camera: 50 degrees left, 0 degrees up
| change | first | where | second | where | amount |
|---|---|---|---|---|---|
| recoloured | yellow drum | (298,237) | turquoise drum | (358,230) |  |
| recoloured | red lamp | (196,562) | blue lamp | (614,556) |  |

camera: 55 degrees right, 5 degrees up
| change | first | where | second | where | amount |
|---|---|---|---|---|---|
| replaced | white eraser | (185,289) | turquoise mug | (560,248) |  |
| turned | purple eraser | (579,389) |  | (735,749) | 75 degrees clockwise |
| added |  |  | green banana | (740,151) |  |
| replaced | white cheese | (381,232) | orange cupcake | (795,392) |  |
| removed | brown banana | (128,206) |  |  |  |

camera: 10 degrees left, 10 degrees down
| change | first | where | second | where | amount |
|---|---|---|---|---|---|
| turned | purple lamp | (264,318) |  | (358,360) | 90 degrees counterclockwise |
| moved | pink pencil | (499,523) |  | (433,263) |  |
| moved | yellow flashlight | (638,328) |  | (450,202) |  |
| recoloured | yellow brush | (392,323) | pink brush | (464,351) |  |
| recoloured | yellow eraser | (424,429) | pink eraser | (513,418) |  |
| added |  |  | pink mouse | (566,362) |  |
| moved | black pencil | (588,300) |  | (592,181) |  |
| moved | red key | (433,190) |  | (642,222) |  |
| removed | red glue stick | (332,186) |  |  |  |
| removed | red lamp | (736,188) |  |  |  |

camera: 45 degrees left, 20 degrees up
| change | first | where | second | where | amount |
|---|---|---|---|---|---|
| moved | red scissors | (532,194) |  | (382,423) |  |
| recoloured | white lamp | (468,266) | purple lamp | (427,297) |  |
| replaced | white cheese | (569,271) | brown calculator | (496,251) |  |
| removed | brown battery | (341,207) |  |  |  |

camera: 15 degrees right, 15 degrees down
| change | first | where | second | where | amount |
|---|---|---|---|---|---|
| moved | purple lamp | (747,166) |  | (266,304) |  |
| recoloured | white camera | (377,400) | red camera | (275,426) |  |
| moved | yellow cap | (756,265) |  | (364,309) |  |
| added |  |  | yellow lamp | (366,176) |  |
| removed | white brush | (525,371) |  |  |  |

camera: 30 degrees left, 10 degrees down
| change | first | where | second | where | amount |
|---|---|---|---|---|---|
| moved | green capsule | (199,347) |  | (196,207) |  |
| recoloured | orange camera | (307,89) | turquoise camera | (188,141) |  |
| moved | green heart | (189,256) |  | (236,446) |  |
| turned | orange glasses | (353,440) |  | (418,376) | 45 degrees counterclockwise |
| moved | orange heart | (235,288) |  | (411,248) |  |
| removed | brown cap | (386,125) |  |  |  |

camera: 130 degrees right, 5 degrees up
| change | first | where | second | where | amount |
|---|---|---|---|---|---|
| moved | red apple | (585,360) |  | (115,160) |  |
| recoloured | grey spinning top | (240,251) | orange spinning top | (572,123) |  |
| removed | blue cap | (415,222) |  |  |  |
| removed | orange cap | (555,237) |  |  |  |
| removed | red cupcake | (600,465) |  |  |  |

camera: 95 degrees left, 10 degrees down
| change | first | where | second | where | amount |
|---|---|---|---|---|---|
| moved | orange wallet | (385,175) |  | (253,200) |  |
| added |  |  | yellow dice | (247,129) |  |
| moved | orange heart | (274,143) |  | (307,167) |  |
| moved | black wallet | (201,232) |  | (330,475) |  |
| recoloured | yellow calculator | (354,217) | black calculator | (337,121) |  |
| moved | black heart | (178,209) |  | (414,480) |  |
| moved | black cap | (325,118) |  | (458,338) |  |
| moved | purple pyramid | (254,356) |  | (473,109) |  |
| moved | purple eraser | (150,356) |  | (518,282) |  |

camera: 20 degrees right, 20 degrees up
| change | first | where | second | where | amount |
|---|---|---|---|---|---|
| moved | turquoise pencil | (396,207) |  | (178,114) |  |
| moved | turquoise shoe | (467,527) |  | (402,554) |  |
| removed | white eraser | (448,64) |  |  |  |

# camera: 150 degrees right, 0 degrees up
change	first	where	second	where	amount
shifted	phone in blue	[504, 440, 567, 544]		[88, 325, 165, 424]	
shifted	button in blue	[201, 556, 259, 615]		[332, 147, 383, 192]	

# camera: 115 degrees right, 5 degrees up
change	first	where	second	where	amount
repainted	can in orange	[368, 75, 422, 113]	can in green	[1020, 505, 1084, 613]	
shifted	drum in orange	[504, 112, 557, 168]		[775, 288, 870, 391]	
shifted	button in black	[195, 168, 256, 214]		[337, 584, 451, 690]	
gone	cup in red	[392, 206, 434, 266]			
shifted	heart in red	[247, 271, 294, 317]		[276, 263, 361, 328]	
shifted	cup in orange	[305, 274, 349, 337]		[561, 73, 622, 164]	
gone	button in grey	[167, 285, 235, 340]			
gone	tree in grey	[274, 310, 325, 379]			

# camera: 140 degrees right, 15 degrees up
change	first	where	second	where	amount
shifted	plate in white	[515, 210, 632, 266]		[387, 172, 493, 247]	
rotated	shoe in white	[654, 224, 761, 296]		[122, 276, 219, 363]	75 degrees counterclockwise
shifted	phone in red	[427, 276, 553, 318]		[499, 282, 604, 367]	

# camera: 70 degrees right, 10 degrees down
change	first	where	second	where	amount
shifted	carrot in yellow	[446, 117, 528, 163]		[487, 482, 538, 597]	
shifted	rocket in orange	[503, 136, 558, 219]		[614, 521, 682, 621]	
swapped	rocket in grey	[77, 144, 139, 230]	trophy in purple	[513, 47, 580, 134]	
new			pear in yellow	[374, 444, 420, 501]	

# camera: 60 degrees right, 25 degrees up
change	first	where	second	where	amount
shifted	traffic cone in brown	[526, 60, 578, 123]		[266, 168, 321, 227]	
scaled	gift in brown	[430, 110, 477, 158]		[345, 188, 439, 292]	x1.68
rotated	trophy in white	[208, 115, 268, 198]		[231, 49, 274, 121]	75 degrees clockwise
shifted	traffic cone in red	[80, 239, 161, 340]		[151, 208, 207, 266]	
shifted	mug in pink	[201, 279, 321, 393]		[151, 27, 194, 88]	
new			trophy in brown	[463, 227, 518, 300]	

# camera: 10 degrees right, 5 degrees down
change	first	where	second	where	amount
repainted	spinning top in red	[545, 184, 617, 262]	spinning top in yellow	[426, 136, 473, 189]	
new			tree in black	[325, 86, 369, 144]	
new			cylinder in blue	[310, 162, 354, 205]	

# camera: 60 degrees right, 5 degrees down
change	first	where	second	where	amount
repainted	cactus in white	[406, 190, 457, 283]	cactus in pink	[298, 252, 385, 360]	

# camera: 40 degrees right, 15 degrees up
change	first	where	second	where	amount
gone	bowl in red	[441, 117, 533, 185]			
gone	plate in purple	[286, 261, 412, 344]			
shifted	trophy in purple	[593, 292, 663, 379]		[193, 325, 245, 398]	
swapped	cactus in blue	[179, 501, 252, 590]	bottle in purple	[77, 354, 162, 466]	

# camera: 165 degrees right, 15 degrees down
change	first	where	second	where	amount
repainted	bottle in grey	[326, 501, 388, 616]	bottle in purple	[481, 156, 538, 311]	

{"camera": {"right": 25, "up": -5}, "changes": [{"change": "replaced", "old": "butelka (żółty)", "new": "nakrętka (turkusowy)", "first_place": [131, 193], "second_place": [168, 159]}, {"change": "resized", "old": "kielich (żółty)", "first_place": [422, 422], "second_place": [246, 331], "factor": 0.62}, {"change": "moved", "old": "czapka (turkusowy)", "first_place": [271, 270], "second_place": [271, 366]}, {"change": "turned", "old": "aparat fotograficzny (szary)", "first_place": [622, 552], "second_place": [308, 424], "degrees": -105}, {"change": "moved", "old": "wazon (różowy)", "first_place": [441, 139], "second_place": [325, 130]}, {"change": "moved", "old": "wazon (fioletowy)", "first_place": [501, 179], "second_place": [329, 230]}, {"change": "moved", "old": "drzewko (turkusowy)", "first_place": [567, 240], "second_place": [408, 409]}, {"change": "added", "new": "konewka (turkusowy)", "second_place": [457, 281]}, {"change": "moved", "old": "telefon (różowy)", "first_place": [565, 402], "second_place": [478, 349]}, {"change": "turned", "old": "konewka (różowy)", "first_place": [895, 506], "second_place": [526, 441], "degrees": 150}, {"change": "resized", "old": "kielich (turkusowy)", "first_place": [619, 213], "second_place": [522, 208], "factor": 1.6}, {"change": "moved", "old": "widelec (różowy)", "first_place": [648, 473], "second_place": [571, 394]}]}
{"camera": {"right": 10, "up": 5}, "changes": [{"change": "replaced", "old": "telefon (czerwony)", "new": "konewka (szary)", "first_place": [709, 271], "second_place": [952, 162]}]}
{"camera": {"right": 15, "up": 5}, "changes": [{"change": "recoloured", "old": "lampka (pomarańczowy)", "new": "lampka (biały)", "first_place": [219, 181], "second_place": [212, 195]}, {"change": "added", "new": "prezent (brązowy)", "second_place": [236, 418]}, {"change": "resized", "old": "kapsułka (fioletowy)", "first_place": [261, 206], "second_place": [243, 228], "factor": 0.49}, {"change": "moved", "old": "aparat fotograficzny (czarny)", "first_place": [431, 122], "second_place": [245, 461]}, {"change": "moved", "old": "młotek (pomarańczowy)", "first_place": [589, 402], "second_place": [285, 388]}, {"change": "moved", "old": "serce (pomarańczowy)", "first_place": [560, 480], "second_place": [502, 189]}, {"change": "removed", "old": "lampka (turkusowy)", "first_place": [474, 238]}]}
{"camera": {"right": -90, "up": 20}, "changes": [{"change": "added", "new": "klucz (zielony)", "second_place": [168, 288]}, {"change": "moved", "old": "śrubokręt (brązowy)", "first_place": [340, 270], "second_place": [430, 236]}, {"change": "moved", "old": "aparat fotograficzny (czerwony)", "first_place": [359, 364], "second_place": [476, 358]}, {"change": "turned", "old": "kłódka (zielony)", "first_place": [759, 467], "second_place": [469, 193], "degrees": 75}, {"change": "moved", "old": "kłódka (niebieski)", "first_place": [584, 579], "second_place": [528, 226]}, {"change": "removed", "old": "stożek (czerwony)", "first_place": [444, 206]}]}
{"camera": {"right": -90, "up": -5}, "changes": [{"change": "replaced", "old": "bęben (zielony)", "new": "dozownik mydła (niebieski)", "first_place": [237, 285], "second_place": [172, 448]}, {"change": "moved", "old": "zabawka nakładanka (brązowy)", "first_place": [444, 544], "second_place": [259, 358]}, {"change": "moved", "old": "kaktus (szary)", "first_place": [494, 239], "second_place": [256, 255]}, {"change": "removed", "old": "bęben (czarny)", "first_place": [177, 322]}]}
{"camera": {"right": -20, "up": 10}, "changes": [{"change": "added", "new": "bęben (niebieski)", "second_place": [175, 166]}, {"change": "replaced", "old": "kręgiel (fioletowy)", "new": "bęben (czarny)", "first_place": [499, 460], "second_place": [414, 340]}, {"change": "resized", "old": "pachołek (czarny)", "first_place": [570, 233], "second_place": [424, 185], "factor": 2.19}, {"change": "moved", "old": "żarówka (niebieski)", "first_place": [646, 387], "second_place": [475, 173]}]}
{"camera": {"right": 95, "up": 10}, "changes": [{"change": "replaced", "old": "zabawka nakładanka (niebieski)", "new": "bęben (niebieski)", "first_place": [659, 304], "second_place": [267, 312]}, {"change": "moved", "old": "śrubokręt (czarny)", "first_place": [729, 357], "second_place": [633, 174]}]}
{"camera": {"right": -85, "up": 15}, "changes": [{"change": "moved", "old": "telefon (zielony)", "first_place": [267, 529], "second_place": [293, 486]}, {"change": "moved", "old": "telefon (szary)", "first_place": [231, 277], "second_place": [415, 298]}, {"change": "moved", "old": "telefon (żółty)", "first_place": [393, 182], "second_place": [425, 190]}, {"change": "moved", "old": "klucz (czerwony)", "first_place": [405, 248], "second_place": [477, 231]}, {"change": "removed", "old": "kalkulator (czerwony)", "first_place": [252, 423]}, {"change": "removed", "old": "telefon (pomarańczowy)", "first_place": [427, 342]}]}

+ + + +

- [ABOUT THIS EXERCISE]:
Copy out each line of the material above, word for word, from the first down to the line containing "yellow drum |". Add nothing.

- [ANSWER TO THIS PROBLEM]:
camera: 50 degrees left, 0 degrees up
| change | first | where | second | where | amount |
|---|---|---|---|---|---|
| recoloured | yellow drum | (298,237) | turquoise drum | (358,230) |  |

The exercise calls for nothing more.